### TASK DESCRIPTION:
Only lines containing the string "green" belong in the answer; find them in the records and copy them.

### PROVIDED MATERIAL:
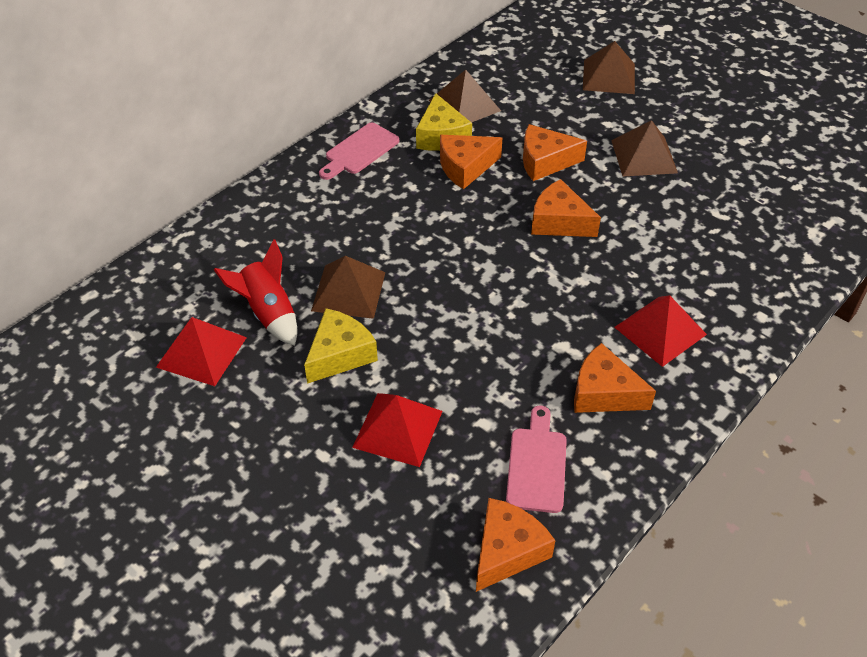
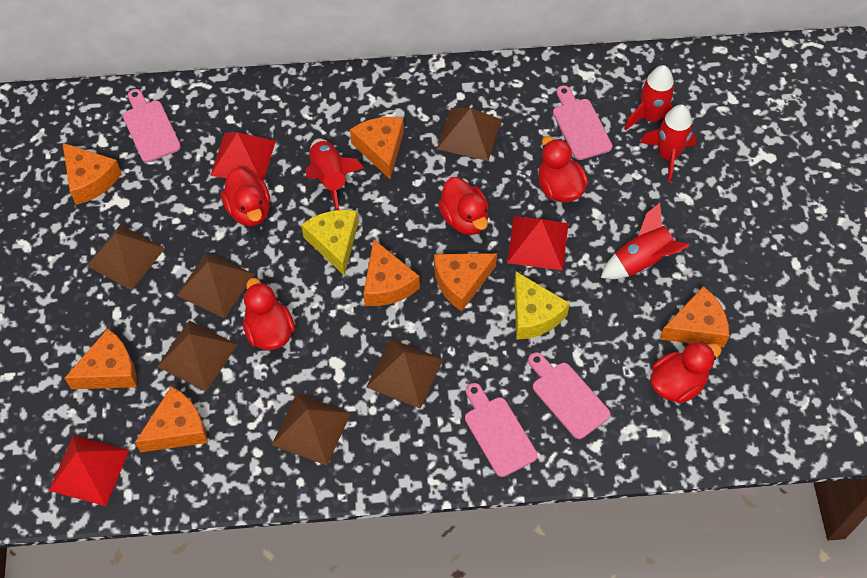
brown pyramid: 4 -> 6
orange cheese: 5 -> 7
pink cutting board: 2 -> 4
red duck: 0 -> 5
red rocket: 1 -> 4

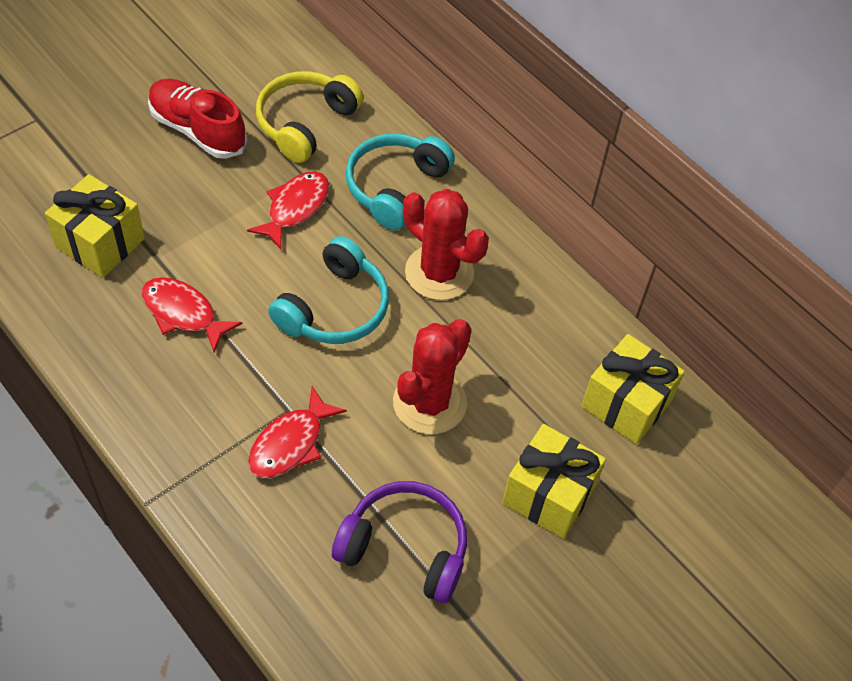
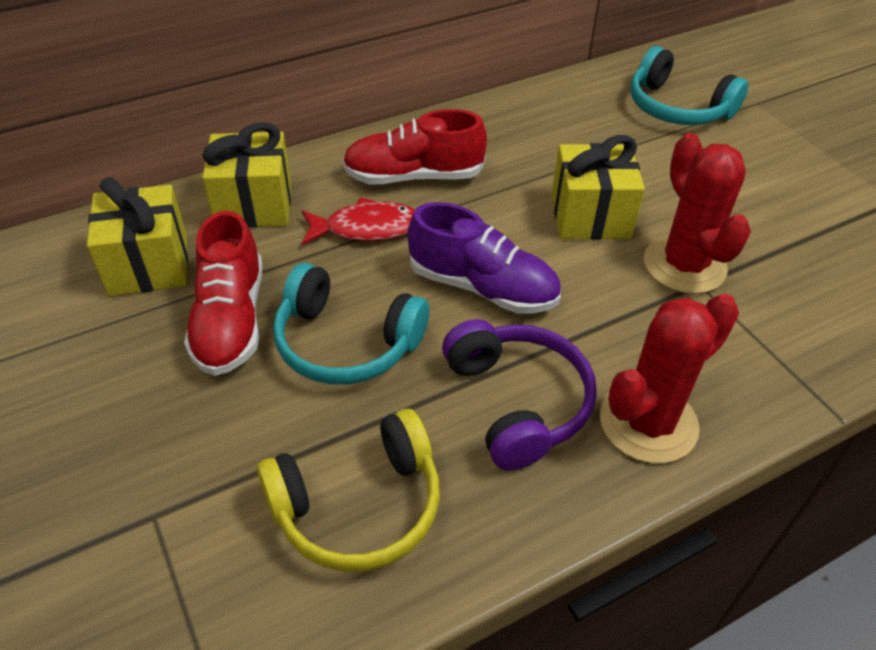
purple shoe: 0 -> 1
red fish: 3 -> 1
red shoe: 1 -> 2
...
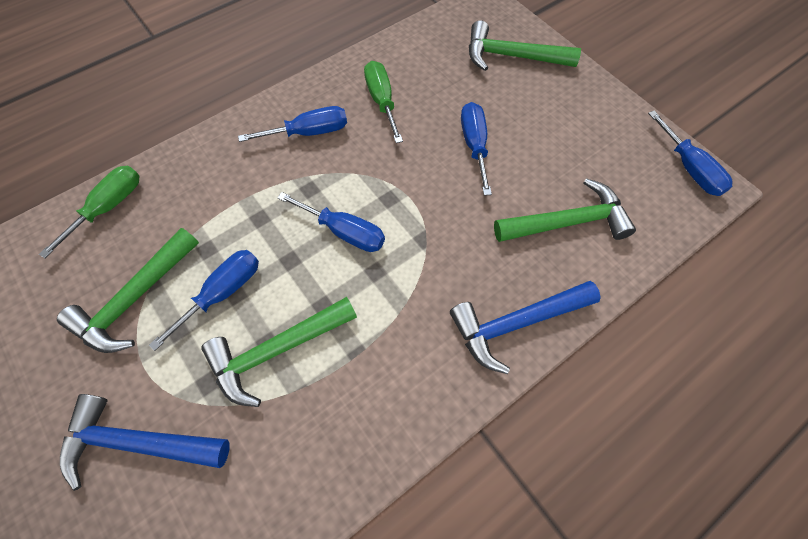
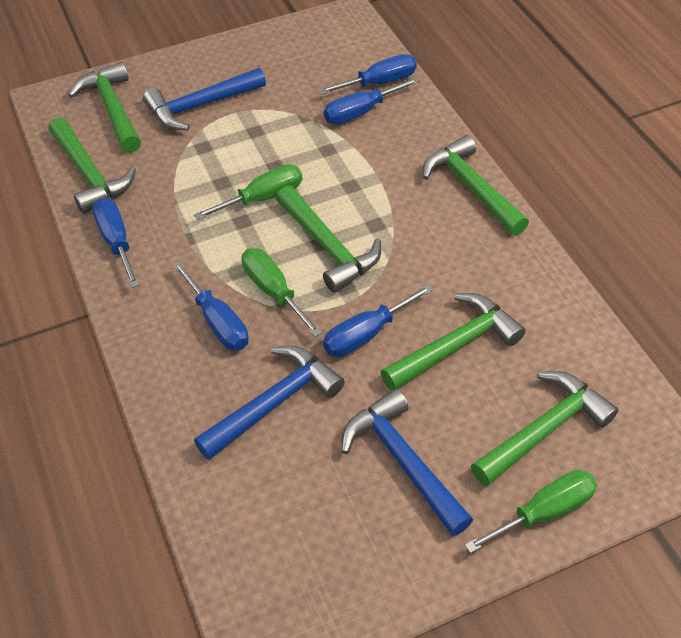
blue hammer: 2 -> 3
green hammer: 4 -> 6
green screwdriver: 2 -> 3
---
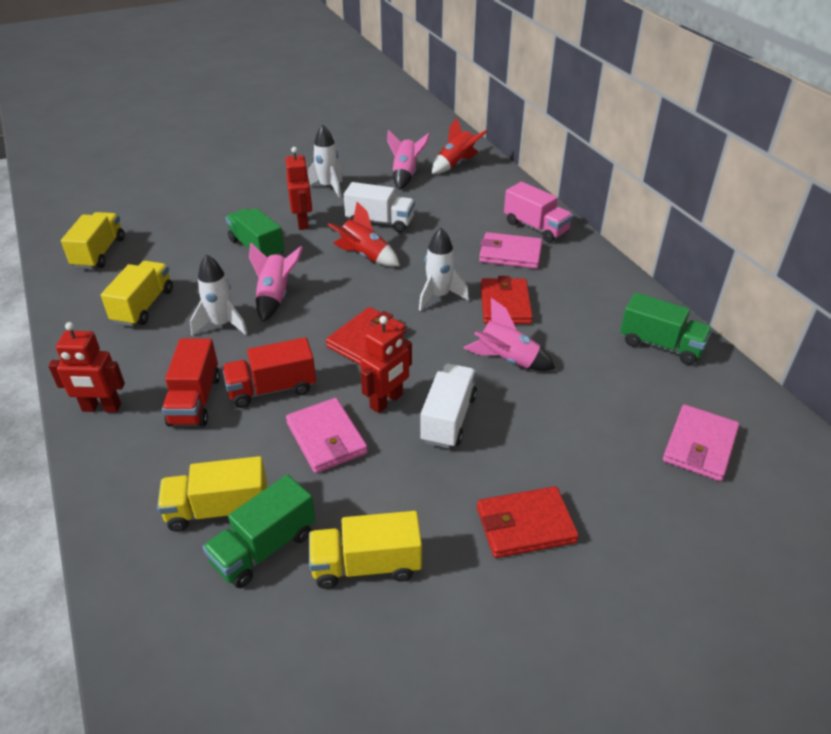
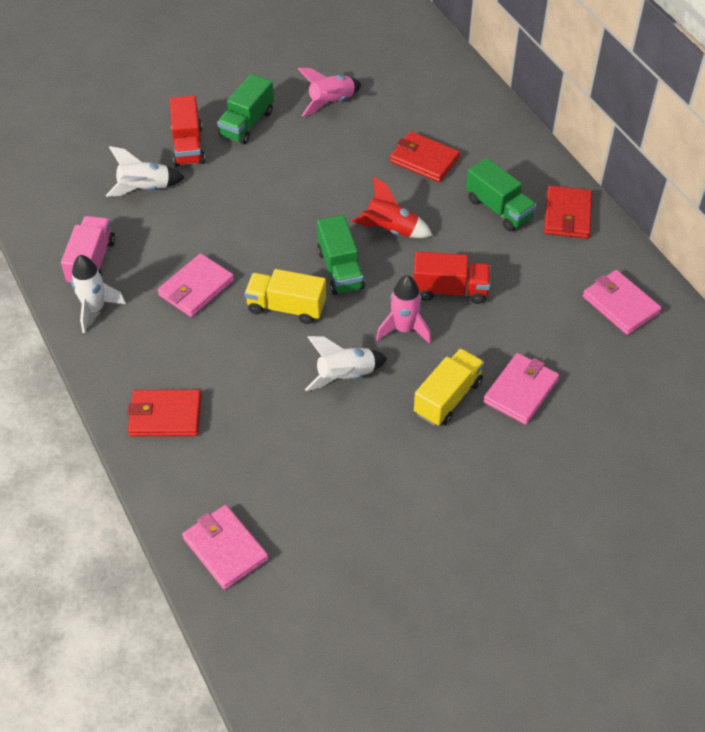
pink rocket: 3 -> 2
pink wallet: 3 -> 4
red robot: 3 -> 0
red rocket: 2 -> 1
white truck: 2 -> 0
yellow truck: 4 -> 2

### ANSWER:
green hammer: 4 -> 6
green screwdriver: 2 -> 3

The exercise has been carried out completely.